Material provided:
#####

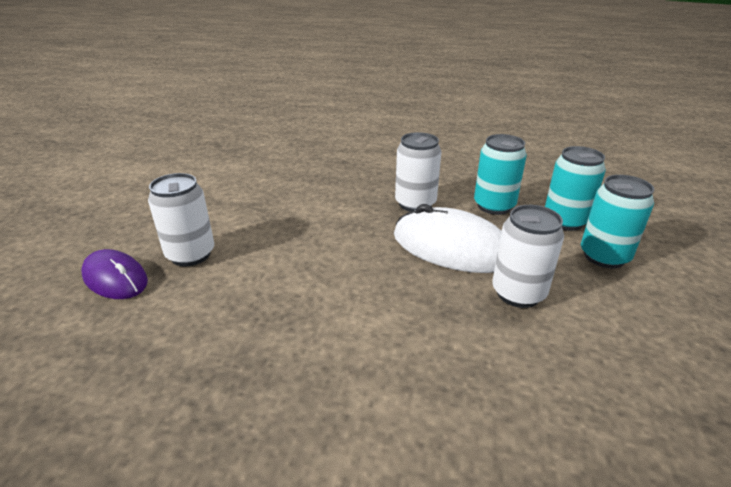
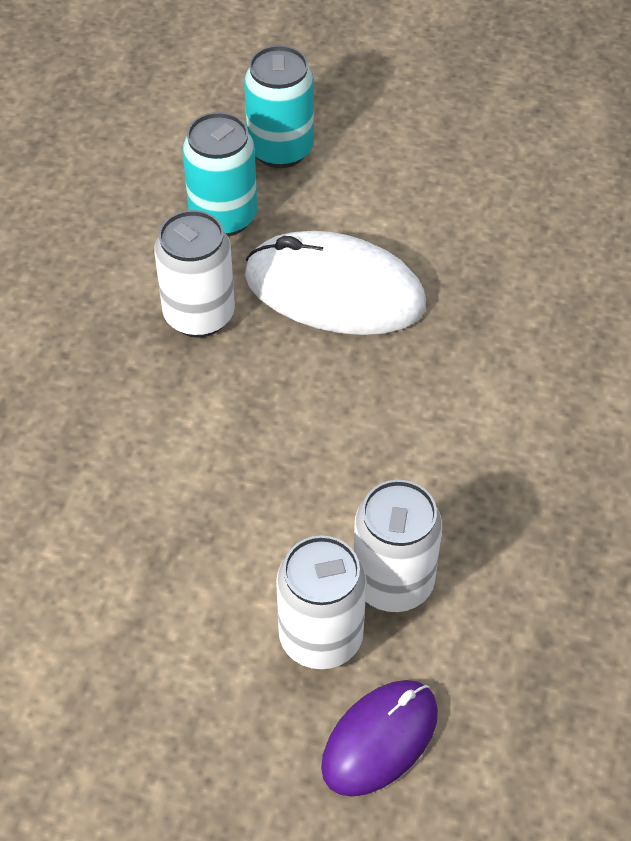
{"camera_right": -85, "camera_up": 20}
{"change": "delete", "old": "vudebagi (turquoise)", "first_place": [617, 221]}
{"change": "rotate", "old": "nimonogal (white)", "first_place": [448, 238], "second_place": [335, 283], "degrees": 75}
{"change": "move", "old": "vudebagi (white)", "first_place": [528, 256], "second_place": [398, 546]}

#####

Your goal: Your task is to retype the listing exactly, without its pictures.

Response below:
{"camera_right": -85, "camera_up": 20}
{"change": "delete", "old": "vudebagi (turquoise)", "first_place": [617, 221]}
{"change": "rotate", "old": "nimonogal (white)", "first_place": [448, 238], "second_place": [335, 283], "degrees": 75}
{"change": "move", "old": "vudebagi (white)", "first_place": [528, 256], "second_place": [398, 546]}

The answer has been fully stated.